§ **Task item**: Lines, not repeats, are what count: give the number of lines below that hold "semicircle", and nothing more.

§ **Provided data**:
※ ※ ※
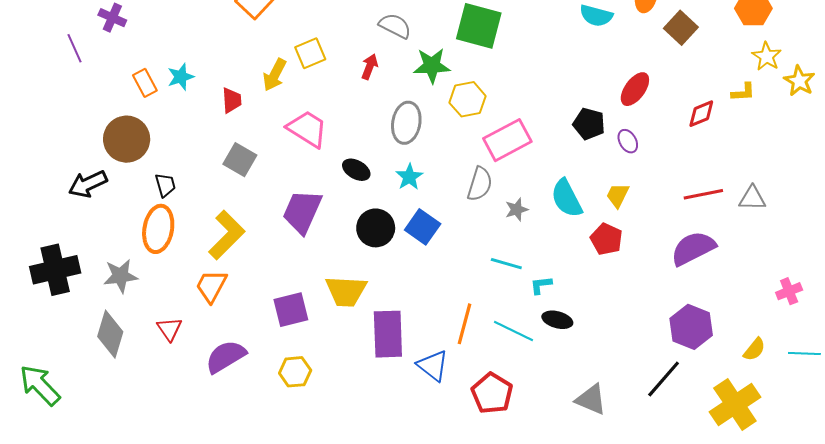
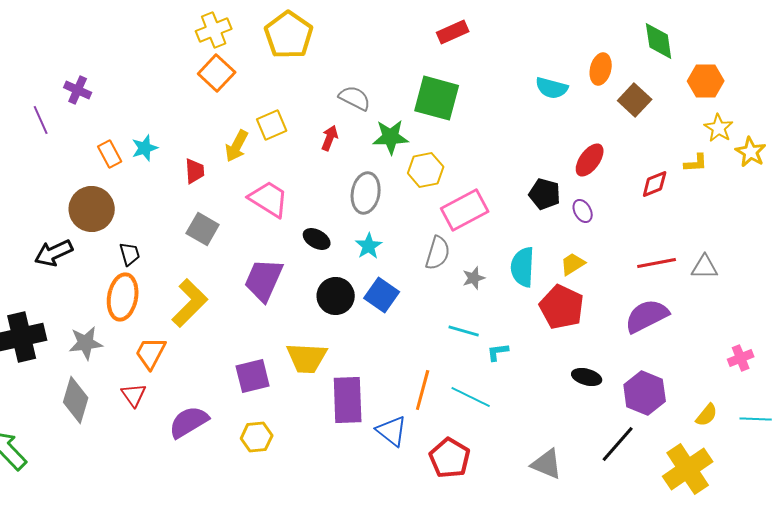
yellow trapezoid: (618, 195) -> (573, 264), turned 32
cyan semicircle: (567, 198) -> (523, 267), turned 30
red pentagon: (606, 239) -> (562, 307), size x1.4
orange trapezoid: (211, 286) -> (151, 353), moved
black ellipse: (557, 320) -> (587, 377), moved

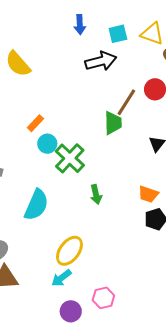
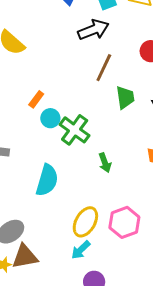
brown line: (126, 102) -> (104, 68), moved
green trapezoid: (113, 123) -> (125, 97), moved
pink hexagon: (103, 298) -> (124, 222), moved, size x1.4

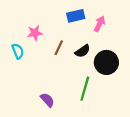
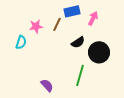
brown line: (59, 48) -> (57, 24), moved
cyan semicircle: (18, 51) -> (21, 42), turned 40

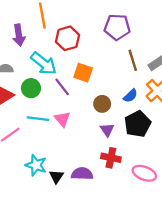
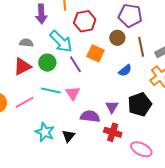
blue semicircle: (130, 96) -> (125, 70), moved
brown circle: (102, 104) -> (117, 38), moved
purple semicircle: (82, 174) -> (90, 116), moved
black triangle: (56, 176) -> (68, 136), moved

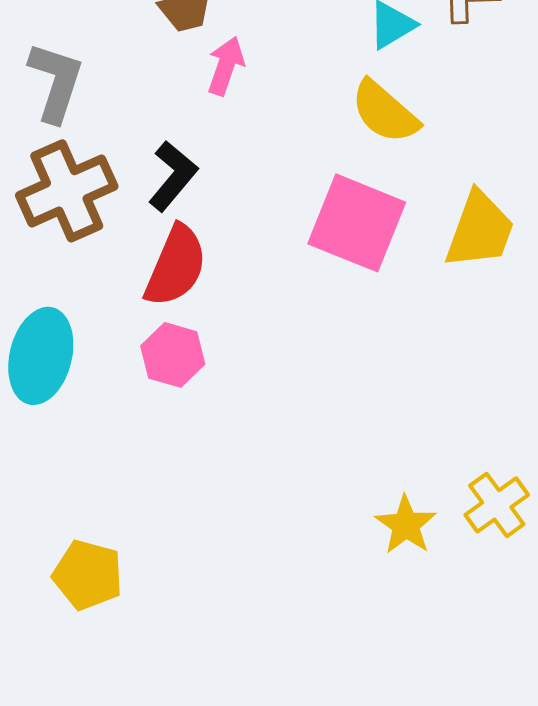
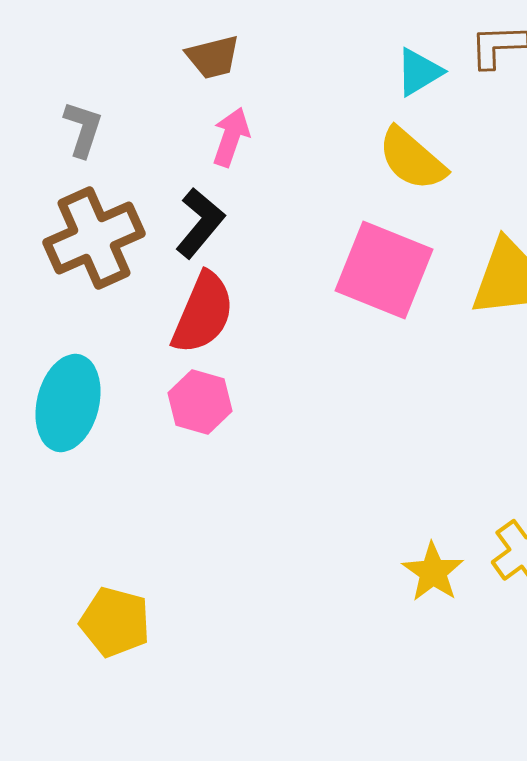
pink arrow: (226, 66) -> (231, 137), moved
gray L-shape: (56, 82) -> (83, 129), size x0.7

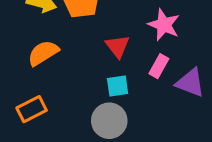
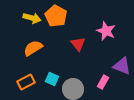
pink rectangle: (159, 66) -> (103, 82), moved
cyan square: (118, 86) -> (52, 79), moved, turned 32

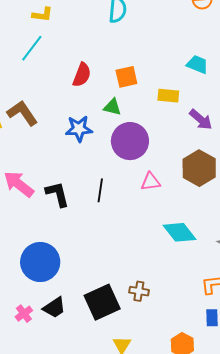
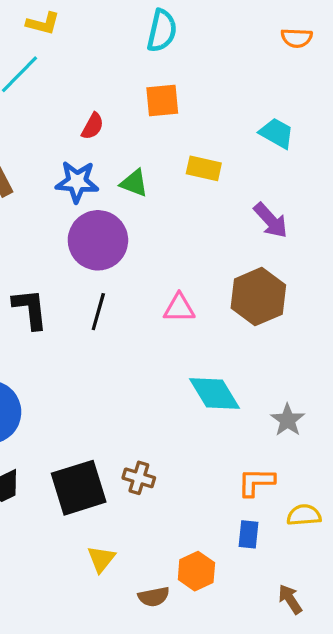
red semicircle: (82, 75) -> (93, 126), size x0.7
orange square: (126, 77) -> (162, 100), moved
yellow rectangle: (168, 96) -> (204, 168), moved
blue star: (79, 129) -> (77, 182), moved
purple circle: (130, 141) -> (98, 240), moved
※ ※ ※
§ **Your solution**: 5